PROMPT → Write out exactly the lines from the one containing "LCD3 pin VCC: none -> 3V3" through the last line of the records below, including both.

(Change detection outputs)
%%

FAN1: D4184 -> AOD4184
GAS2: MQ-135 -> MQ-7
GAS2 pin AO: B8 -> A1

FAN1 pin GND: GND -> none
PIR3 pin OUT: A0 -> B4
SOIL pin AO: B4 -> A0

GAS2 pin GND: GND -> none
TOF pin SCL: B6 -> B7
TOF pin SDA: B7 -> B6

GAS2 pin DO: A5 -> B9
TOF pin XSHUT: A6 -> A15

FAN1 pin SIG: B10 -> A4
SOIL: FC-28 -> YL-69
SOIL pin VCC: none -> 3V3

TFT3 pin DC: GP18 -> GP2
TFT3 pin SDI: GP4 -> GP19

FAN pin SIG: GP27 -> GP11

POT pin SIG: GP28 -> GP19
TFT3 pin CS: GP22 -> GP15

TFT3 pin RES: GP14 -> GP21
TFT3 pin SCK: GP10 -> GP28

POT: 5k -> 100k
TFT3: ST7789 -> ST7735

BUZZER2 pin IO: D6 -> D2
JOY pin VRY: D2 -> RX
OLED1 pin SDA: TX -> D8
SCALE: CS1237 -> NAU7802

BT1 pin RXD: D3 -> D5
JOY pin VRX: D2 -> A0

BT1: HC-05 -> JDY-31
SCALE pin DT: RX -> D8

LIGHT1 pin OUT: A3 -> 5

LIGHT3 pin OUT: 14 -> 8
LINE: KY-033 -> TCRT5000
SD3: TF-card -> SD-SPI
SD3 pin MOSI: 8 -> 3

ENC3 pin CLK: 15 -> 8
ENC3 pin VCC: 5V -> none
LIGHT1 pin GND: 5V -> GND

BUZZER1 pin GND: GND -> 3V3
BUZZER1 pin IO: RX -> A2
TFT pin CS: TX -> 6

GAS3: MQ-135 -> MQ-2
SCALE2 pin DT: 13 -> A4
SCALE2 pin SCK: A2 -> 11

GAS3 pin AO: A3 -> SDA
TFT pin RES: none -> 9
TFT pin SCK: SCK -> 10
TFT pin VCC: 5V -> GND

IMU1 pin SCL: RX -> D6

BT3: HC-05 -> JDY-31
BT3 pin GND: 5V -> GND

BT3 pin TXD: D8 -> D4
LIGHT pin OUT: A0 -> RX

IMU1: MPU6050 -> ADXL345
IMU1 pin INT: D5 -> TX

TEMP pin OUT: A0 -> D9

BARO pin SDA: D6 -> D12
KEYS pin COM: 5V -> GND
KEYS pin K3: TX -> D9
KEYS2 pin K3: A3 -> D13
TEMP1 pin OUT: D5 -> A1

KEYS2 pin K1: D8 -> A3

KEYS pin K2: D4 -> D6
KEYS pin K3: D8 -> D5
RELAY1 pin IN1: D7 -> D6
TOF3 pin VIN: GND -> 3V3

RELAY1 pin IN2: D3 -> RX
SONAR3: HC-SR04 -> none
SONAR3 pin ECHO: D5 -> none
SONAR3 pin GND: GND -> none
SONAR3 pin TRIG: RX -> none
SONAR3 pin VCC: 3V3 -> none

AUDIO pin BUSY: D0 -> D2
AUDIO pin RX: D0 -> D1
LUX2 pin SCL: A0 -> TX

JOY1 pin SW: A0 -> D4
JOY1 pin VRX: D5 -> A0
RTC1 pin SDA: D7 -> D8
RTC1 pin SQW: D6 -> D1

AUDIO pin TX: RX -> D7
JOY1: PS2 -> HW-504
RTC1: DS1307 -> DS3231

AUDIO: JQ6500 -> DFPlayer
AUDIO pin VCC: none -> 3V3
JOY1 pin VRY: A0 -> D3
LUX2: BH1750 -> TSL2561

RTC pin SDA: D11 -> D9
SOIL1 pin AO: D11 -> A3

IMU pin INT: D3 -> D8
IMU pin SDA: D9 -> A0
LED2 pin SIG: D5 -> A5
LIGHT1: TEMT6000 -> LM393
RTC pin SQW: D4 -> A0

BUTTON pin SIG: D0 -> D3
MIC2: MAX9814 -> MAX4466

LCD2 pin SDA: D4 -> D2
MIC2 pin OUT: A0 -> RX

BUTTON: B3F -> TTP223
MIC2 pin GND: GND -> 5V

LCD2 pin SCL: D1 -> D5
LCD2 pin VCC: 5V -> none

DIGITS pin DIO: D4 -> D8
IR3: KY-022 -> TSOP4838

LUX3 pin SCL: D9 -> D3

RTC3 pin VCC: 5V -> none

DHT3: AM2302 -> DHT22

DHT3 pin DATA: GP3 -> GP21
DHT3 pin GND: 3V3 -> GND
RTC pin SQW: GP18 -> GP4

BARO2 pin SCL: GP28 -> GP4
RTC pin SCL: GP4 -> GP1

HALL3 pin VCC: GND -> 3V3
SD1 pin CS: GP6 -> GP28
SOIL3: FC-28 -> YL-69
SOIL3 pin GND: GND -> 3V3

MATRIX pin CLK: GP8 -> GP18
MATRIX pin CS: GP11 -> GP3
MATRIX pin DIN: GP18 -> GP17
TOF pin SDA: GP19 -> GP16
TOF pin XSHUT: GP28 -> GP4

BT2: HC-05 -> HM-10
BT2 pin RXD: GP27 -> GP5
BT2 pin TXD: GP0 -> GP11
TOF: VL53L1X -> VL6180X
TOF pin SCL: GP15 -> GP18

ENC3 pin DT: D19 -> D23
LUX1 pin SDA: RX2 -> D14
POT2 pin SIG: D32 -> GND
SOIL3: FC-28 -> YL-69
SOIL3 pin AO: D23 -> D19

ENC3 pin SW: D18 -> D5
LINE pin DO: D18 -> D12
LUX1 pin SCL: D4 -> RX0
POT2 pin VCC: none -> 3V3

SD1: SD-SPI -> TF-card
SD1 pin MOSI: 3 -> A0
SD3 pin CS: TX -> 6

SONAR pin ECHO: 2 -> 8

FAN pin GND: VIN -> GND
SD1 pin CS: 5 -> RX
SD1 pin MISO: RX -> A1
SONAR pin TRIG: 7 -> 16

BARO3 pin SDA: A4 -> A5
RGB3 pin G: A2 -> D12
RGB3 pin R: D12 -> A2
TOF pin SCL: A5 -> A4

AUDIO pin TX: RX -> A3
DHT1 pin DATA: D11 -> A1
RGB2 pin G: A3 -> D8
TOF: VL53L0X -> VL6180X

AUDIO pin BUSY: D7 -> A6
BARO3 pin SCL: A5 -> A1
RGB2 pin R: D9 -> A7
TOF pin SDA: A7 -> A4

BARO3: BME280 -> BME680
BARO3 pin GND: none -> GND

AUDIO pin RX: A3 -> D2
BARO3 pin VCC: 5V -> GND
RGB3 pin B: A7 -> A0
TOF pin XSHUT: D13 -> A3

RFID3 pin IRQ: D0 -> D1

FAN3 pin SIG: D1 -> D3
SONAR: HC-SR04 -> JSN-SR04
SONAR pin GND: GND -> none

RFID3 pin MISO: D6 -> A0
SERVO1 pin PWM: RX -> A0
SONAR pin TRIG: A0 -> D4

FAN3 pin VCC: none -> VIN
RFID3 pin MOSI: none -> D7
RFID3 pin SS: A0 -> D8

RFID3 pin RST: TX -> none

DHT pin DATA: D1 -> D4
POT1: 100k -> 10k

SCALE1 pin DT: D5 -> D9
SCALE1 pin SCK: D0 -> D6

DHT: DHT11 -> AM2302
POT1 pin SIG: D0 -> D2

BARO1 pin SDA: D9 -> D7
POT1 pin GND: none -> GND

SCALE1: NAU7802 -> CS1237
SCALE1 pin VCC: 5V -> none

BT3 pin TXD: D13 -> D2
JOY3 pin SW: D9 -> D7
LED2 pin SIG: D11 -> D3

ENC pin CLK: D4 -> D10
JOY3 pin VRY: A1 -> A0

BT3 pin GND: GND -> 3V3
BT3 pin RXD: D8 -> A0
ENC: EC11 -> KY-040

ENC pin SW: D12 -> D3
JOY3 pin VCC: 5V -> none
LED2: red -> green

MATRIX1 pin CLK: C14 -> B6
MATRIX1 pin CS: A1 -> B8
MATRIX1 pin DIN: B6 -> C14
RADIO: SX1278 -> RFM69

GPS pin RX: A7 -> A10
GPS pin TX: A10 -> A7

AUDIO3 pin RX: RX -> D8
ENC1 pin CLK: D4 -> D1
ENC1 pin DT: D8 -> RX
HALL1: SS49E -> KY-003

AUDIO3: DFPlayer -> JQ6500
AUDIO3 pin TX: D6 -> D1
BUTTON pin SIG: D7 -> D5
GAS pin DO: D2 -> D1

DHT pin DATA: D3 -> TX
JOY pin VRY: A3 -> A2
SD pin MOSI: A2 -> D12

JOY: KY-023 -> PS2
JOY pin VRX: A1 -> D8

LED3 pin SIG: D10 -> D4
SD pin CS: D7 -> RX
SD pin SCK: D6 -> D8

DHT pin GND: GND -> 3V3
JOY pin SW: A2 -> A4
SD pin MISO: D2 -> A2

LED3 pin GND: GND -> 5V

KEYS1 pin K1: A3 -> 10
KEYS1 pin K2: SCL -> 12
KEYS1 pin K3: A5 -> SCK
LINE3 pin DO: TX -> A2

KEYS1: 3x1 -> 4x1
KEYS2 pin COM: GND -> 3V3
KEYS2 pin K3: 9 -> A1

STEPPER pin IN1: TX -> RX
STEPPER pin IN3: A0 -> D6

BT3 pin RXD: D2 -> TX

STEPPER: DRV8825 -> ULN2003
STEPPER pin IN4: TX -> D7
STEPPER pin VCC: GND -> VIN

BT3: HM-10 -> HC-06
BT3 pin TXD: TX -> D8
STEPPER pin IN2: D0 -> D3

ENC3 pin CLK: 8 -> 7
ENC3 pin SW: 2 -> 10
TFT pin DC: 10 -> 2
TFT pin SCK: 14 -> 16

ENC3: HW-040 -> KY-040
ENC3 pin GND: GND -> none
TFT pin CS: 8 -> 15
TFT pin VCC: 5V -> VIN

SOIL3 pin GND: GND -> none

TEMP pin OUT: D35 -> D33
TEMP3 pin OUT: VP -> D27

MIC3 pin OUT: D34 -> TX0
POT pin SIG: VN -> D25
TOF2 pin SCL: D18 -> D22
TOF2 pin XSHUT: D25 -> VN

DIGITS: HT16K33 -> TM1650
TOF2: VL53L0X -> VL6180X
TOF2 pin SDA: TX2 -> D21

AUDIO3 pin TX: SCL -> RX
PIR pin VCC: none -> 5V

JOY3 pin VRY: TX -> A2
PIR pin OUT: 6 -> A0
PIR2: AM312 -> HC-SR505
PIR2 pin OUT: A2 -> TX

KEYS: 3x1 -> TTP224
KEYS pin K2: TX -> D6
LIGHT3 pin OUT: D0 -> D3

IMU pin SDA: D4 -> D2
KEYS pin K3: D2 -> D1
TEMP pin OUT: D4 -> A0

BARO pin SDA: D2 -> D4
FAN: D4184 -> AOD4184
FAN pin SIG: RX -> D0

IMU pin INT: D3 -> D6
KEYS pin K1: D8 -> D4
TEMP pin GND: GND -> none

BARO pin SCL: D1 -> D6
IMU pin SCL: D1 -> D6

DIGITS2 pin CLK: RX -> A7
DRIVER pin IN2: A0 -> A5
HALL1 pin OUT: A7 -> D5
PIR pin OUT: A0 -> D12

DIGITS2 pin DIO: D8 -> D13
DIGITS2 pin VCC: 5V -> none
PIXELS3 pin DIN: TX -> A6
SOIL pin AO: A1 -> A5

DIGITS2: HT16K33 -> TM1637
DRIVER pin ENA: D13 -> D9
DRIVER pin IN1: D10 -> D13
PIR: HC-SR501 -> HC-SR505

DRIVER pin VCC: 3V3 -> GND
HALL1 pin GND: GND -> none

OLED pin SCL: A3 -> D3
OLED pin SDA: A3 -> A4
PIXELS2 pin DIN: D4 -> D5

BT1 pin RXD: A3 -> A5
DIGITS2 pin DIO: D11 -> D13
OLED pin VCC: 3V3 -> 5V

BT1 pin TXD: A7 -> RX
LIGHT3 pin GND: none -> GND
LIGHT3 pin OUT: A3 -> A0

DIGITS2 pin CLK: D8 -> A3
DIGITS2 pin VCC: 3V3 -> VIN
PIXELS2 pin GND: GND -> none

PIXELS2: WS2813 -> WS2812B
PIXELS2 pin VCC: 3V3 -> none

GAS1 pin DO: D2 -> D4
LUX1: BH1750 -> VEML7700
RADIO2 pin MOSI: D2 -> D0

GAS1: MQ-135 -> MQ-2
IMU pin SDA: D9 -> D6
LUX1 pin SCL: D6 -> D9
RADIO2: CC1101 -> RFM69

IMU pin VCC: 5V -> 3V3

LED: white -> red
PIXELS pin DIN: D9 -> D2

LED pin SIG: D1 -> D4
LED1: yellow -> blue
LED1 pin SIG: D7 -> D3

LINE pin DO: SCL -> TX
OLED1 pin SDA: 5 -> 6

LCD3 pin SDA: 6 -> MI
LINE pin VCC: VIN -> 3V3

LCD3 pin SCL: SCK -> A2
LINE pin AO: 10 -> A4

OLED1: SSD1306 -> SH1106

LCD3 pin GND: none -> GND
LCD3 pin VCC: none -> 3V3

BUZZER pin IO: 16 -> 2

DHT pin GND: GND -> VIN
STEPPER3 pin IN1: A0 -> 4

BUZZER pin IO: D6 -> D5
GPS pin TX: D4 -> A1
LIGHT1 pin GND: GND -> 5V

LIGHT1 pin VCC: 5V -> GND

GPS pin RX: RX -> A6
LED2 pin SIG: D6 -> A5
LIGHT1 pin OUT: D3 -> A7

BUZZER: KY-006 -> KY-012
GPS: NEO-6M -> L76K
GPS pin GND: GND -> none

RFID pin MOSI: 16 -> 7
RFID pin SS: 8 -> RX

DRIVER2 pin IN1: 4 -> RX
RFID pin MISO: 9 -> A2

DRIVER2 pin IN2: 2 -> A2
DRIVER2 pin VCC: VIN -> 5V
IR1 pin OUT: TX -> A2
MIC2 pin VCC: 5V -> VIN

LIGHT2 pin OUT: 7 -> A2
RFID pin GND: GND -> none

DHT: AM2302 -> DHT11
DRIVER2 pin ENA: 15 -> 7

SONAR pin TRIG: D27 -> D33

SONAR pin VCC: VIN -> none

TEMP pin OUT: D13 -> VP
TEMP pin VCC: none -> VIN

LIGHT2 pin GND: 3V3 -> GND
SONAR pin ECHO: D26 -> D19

%%

EXERCISE OUTPUT →
LCD3 pin VCC: none -> 3V3

BUZZER pin IO: 16 -> 2

DHT pin GND: GND -> VIN
STEPPER3 pin IN1: A0 -> 4

BUZZER pin IO: D6 -> D5
GPS pin TX: D4 -> A1
LIGHT1 pin GND: GND -> 5V

LIGHT1 pin VCC: 5V -> GND

GPS pin RX: RX -> A6
LED2 pin SIG: D6 -> A5
LIGHT1 pin OUT: D3 -> A7

BUZZER: KY-006 -> KY-012
GPS: NEO-6M -> L76K
GPS pin GND: GND -> none

RFID pin MOSI: 16 -> 7
RFID pin SS: 8 -> RX

DRIVER2 pin IN1: 4 -> RX
RFID pin MISO: 9 -> A2

DRIVER2 pin IN2: 2 -> A2
DRIVER2 pin VCC: VIN -> 5V
IR1 pin OUT: TX -> A2
MIC2 pin VCC: 5V -> VIN

LIGHT2 pin OUT: 7 -> A2
RFID pin GND: GND -> none

DHT: AM2302 -> DHT11
DRIVER2 pin ENA: 15 -> 7

SONAR pin TRIG: D27 -> D33

SONAR pin VCC: VIN -> none

TEMP pin OUT: D13 -> VP
TEMP pin VCC: none -> VIN

LIGHT2 pin GND: 3V3 -> GND
SONAR pin ECHO: D26 -> D19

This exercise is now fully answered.